--- BEGIN DATA LISTING ---

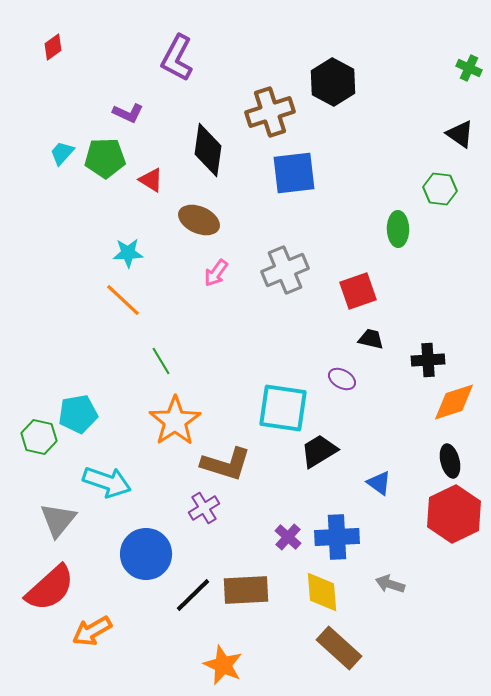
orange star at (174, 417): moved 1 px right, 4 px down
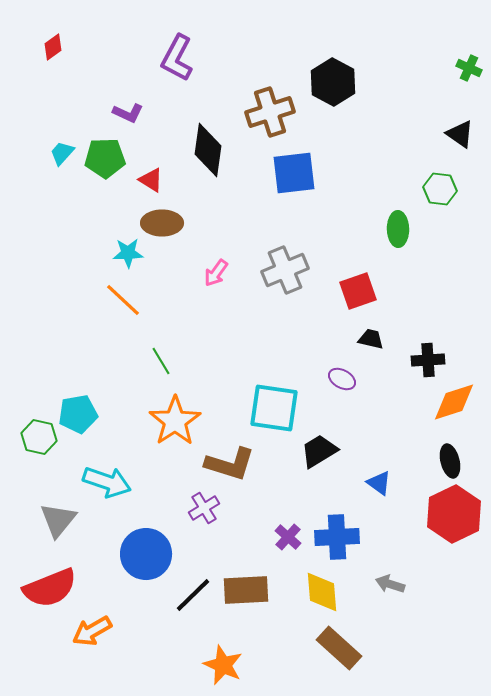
brown ellipse at (199, 220): moved 37 px left, 3 px down; rotated 24 degrees counterclockwise
cyan square at (283, 408): moved 9 px left
brown L-shape at (226, 464): moved 4 px right
red semicircle at (50, 588): rotated 20 degrees clockwise
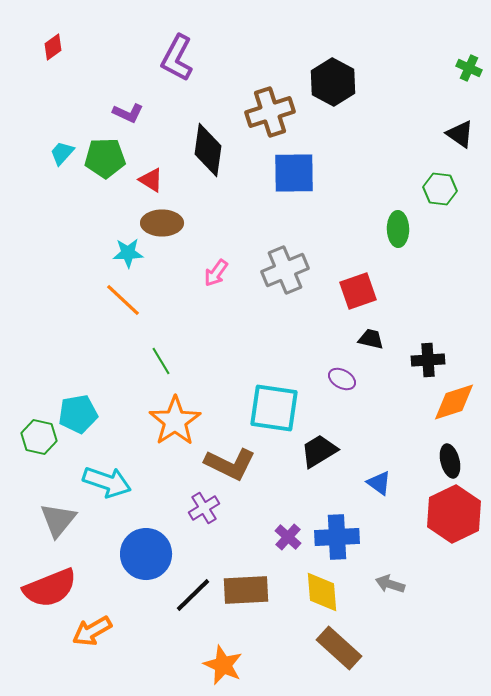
blue square at (294, 173): rotated 6 degrees clockwise
brown L-shape at (230, 464): rotated 9 degrees clockwise
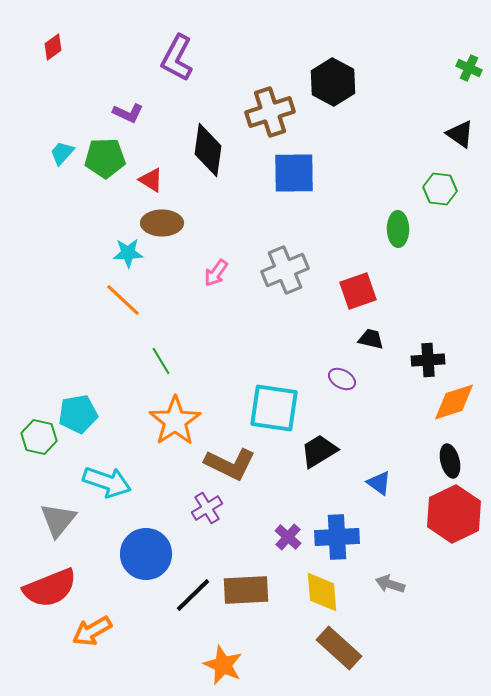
purple cross at (204, 508): moved 3 px right
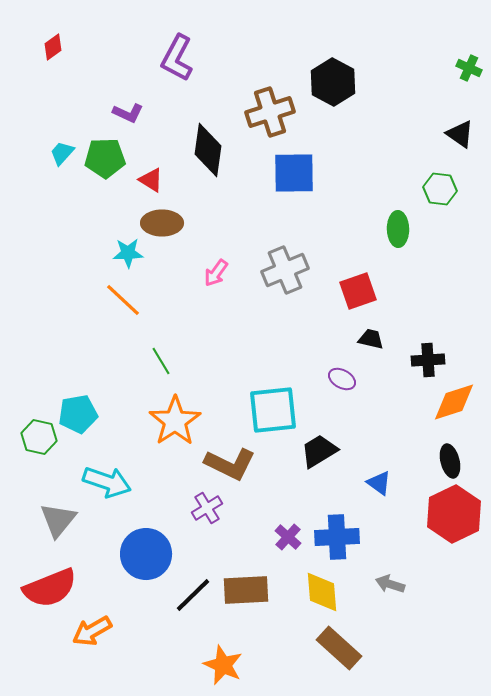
cyan square at (274, 408): moved 1 px left, 2 px down; rotated 14 degrees counterclockwise
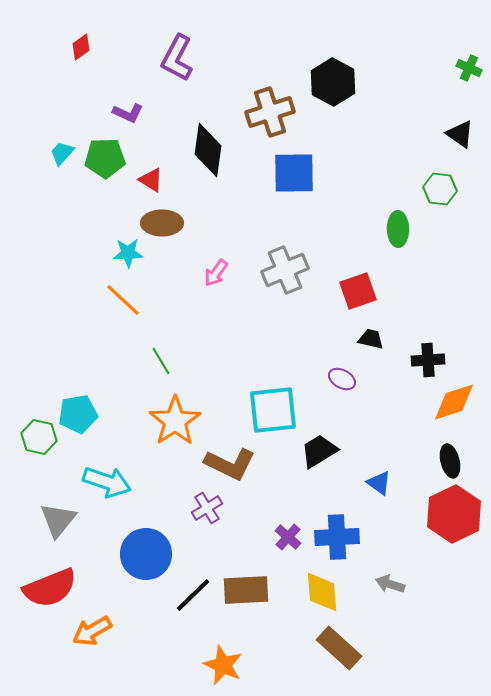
red diamond at (53, 47): moved 28 px right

--- END DATA LISTING ---

TASK DESCRIPTION:
Repeat every line of the data above word for word, leaving out the pictures.

RESULT OF THE EXERCISE:
orange star at (174, 417): moved 1 px right, 4 px down
brown ellipse at (199, 220): moved 37 px left, 3 px down; rotated 24 degrees counterclockwise
cyan square at (283, 408): moved 9 px left
brown L-shape at (226, 464): moved 4 px right
red semicircle at (50, 588): rotated 20 degrees clockwise
blue square at (294, 173): rotated 6 degrees clockwise
brown L-shape at (230, 464): rotated 9 degrees clockwise
purple cross at (204, 508): moved 3 px right
cyan square at (274, 408): moved 1 px left, 2 px down; rotated 14 degrees counterclockwise
red diamond at (53, 47): moved 28 px right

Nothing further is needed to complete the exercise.